Change detection data:

+ + + + +

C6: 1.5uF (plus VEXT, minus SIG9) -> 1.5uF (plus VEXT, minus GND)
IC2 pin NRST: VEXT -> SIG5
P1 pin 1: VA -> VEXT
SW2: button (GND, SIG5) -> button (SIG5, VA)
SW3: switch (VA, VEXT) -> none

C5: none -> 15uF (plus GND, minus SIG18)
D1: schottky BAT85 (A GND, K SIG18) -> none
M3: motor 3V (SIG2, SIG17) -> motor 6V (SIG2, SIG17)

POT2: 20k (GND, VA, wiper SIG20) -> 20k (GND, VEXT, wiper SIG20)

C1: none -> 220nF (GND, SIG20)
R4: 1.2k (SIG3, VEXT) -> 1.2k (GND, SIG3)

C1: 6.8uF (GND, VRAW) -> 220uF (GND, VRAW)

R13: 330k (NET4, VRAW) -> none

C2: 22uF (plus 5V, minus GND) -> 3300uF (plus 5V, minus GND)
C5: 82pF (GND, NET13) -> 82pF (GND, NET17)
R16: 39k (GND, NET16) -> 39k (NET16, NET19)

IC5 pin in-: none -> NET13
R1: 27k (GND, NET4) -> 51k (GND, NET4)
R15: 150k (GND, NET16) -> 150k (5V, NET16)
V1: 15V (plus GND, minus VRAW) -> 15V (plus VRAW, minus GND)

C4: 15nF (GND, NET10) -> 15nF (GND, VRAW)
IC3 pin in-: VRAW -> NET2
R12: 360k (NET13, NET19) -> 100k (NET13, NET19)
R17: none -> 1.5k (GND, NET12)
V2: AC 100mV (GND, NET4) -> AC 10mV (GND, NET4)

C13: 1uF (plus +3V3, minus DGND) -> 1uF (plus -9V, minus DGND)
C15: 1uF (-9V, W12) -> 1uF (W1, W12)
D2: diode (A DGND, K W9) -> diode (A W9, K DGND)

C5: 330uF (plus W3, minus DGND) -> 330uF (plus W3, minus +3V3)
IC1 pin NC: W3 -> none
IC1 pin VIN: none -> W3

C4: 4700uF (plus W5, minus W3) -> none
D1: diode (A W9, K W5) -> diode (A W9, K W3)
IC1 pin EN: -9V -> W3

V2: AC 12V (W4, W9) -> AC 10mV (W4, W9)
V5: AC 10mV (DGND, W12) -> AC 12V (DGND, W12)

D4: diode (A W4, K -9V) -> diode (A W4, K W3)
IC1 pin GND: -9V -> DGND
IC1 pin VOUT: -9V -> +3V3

+ + + + +

* [Assigned task] I would like the records restated exactly, with every line intact.

* [Written answer]
C6: 1.5uF (plus VEXT, minus SIG9) -> 1.5uF (plus VEXT, minus GND)
IC2 pin NRST: VEXT -> SIG5
P1 pin 1: VA -> VEXT
SW2: button (GND, SIG5) -> button (SIG5, VA)
SW3: switch (VA, VEXT) -> none

C5: none -> 15uF (plus GND, minus SIG18)
D1: schottky BAT85 (A GND, K SIG18) -> none
M3: motor 3V (SIG2, SIG17) -> motor 6V (SIG2, SIG17)

POT2: 20k (GND, VA, wiper SIG20) -> 20k (GND, VEXT, wiper SIG20)

C1: none -> 220nF (GND, SIG20)
R4: 1.2k (SIG3, VEXT) -> 1.2k (GND, SIG3)

C1: 6.8uF (GND, VRAW) -> 220uF (GND, VRAW)

R13: 330k (NET4, VRAW) -> none

C2: 22uF (plus 5V, minus GND) -> 3300uF (plus 5V, minus GND)
C5: 82pF (GND, NET13) -> 82pF (GND, NET17)
R16: 39k (GND, NET16) -> 39k (NET16, NET19)

IC5 pin in-: none -> NET13
R1: 27k (GND, NET4) -> 51k (GND, NET4)
R15: 150k (GND, NET16) -> 150k (5V, NET16)
V1: 15V (plus GND, minus VRAW) -> 15V (plus VRAW, minus GND)

C4: 15nF (GND, NET10) -> 15nF (GND, VRAW)
IC3 pin in-: VRAW -> NET2
R12: 360k (NET13, NET19) -> 100k (NET13, NET19)
R17: none -> 1.5k (GND, NET12)
V2: AC 100mV (GND, NET4) -> AC 10mV (GND, NET4)

C13: 1uF (plus +3V3, minus DGND) -> 1uF (plus -9V, minus DGND)
C15: 1uF (-9V, W12) -> 1uF (W1, W12)
D2: diode (A DGND, K W9) -> diode (A W9, K DGND)

C5: 330uF (plus W3, minus DGND) -> 330uF (plus W3, minus +3V3)
IC1 pin NC: W3 -> none
IC1 pin VIN: none -> W3

C4: 4700uF (plus W5, minus W3) -> none
D1: diode (A W9, K W5) -> diode (A W9, K W3)
IC1 pin EN: -9V -> W3

V2: AC 12V (W4, W9) -> AC 10mV (W4, W9)
V5: AC 10mV (DGND, W12) -> AC 12V (DGND, W12)

D4: diode (A W4, K -9V) -> diode (A W4, K W3)
IC1 pin GND: -9V -> DGND
IC1 pin VOUT: -9V -> +3V3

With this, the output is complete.